Copy out the records precisely, omitting pictures.

Spatial object tracking data
● ● ● ● ●

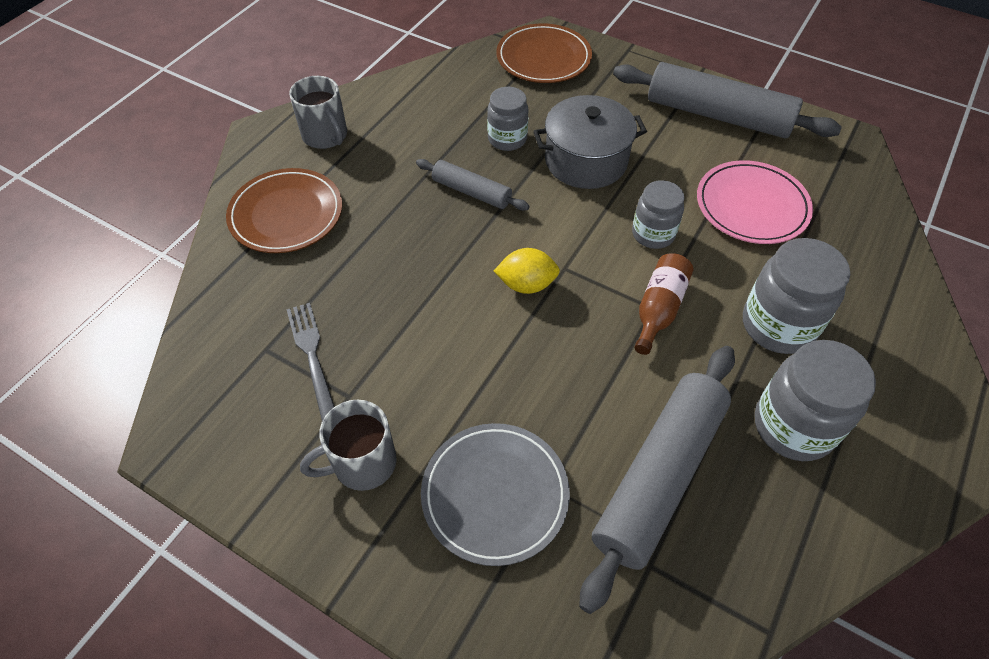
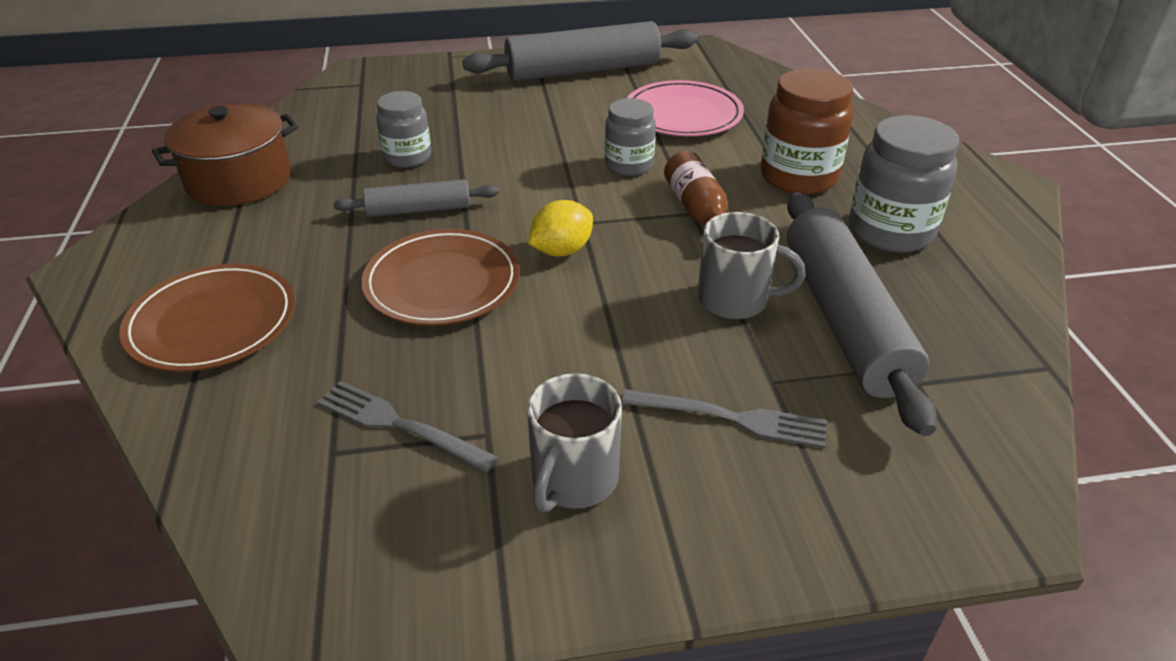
camera: 40 degrees left, 15 degrees down
(326, 136) = (185, 236): grey mug -> grey mug (735, 300)
(391, 104) = (239, 180): none -> brown pot
(495, 494) = (733, 418): grey plate -> grey fork
(543, 58) = (372, 88): brown plate -> brown plate (442, 282)
(586, 161) = (505, 142): grey pot -> none
(778, 325) = (798, 177): grey jar -> brown jar

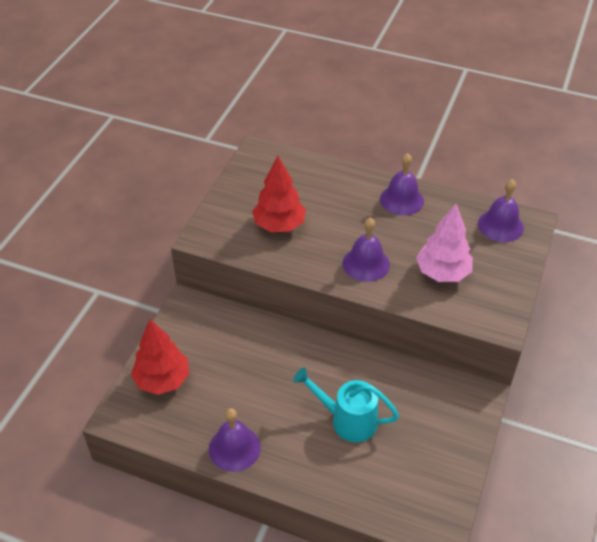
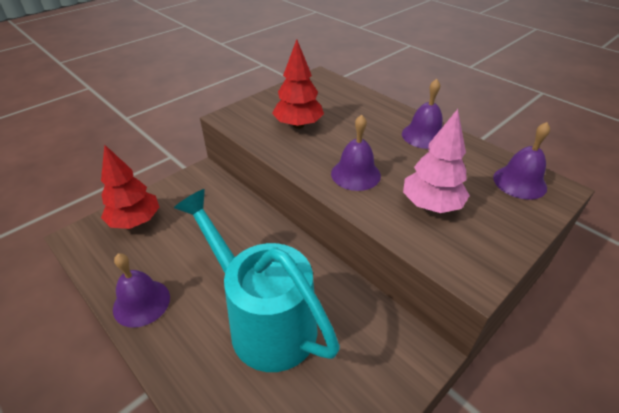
camera: 25 degrees right, 5 degrees down
(347, 420) = (263, 320): turquoise watering can -> turquoise watering can, size x1.68

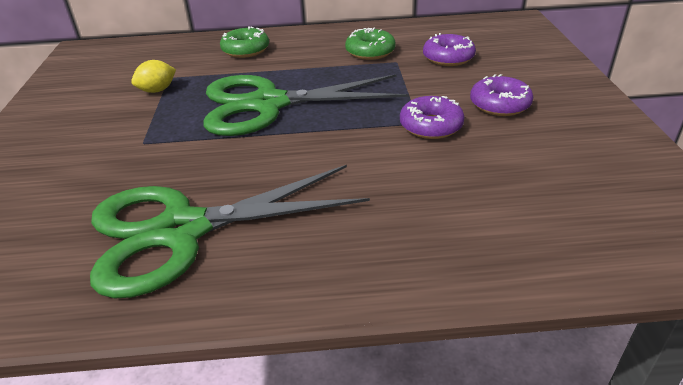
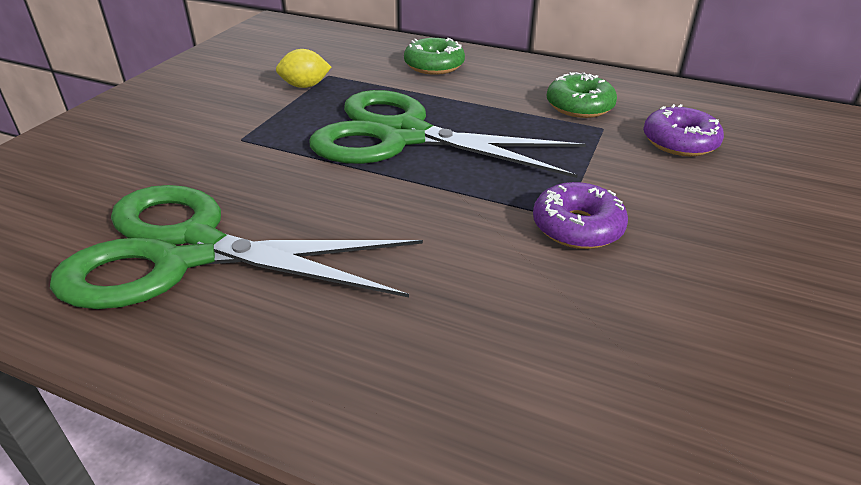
camera: 25 degrees right, 0 degrees up
(499, 104) = (702, 229): purple donut -> none

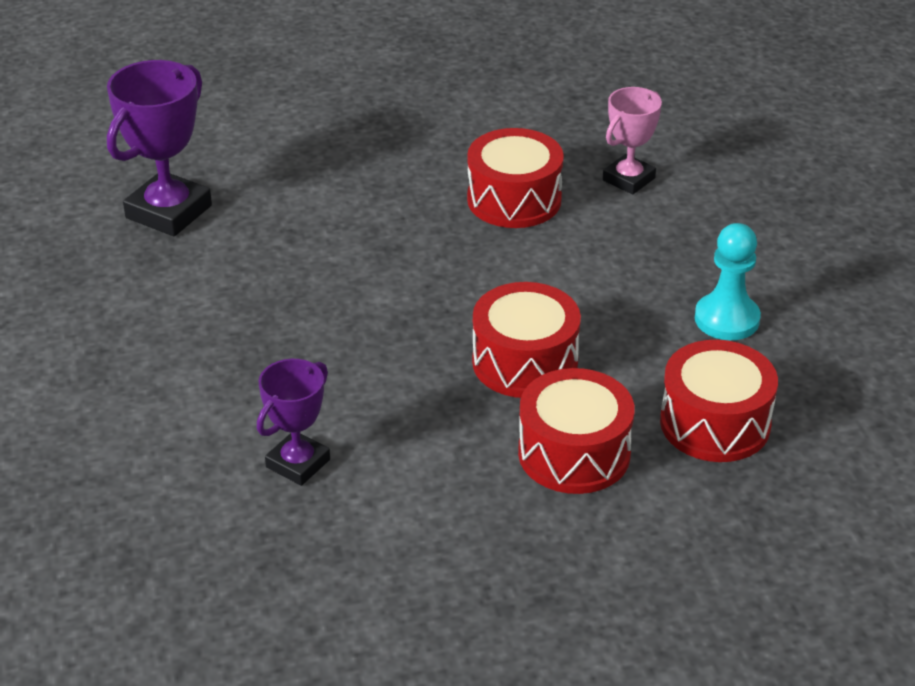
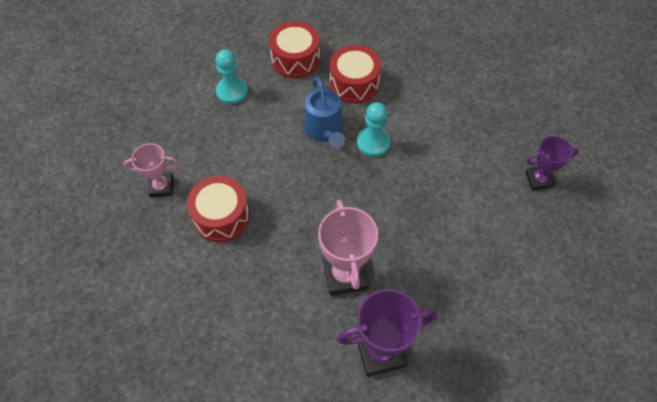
camera: 135 degrees left, 20 degrees up
(289, 243) = (345, 275): none -> pink trophy
(298, 463) = (452, 151): purple trophy -> purple trophy (539, 179)
(433, 394) = (373, 143): none -> turquoise pawn
(525, 362) = (324, 130): red drum -> blue watering can

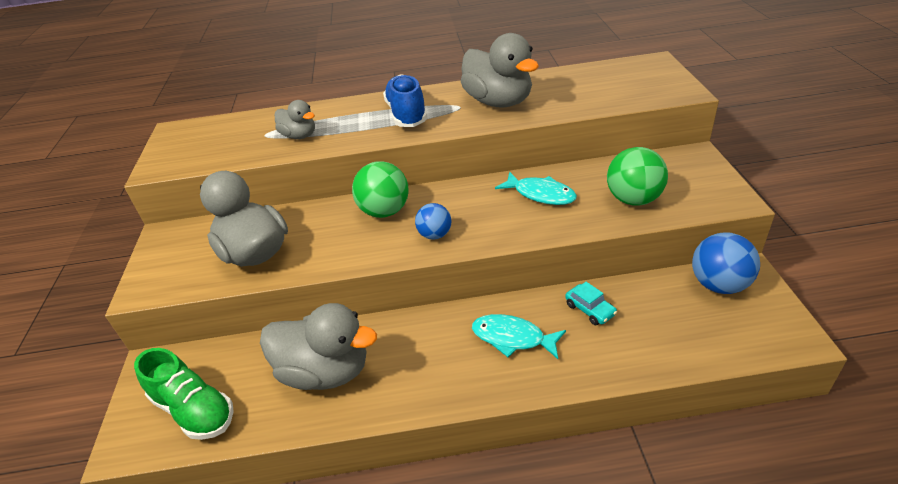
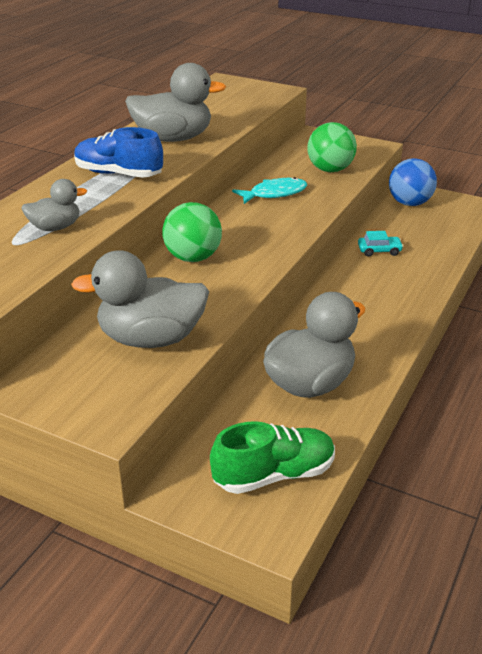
camera: 60 degrees left, 5 degrees down
(435, 235) = (260, 248): blue ball -> none
(512, 338) = (371, 289): turquoise fish -> none

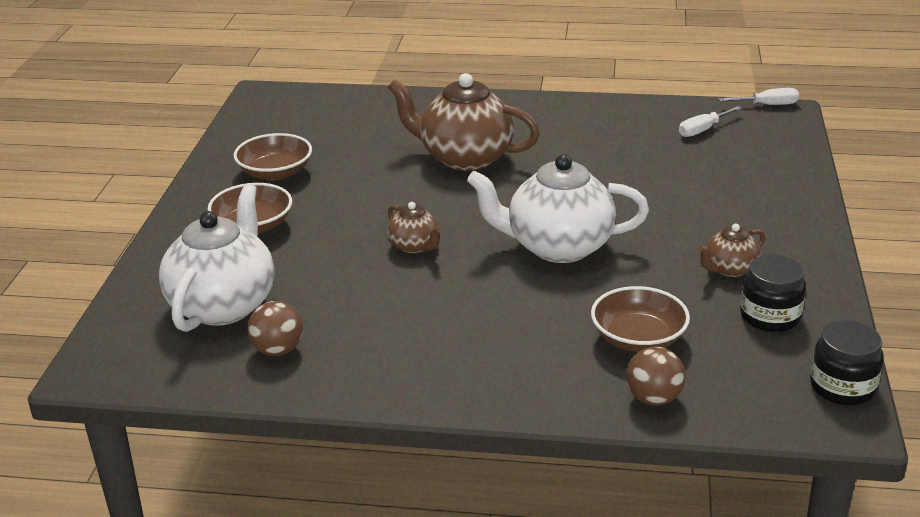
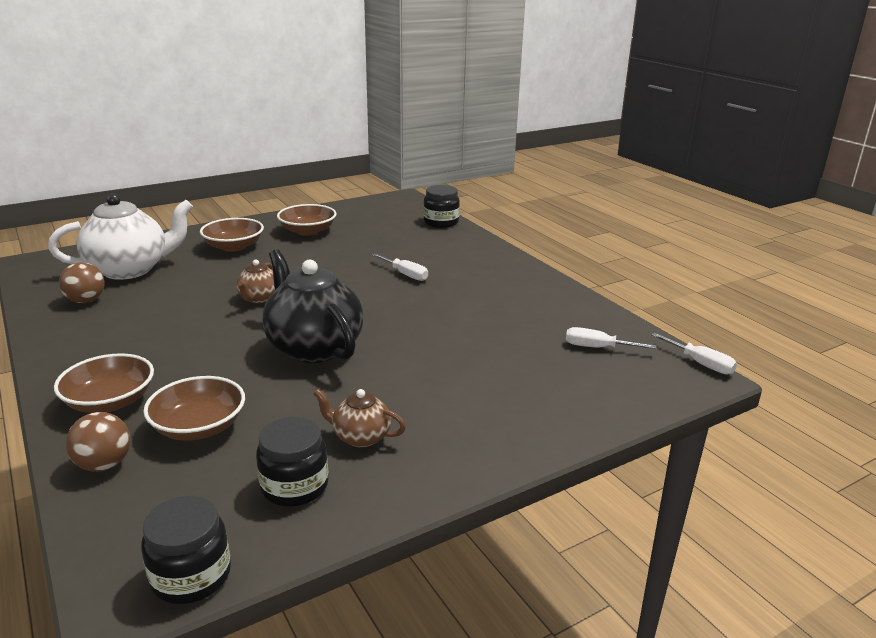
camera: 50 degrees right, 5 degrees down
(364, 99) = (441, 222): none -> black jar
(464, 158) = (405, 274): brown teapot -> white screwdriver
(541, 376) = (110, 401): none -> brown bowl
(557, 247) = (313, 347): white teapot -> black teapot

● ● ● ● ●

Solution to this task:
camera: 40 degrees left, 15 degrees down
(326, 136) = (185, 236): grey mug -> grey mug (735, 300)
(391, 104) = (239, 180): none -> brown pot
(495, 494) = (733, 418): grey plate -> grey fork
(543, 58) = (372, 88): brown plate -> brown plate (442, 282)
(586, 161) = (505, 142): grey pot -> none
(778, 325) = (798, 177): grey jar -> brown jar

camera: 25 degrees right, 5 degrees down
(347, 420) = (263, 320): turquoise watering can -> turquoise watering can, size x1.68

camera: 25 degrees right, 0 degrees up
(499, 104) = (702, 229): purple donut -> none

camera: 135 degrees left, 20 degrees up
(289, 243) = (345, 275): none -> pink trophy
(298, 463) = (452, 151): purple trophy -> purple trophy (539, 179)
(433, 394) = (373, 143): none -> turquoise pawn
(525, 362) = (324, 130): red drum -> blue watering can

camera: 60 degrees left, 5 degrees down
(435, 235) = (260, 248): blue ball -> none
(512, 338) = (371, 289): turquoise fish -> none

camera: 50 degrees right, 5 degrees down
(364, 99) = (441, 222): none -> black jar
(464, 158) = (405, 274): brown teapot -> white screwdriver
(541, 376) = (110, 401): none -> brown bowl
(557, 247) = (313, 347): white teapot -> black teapot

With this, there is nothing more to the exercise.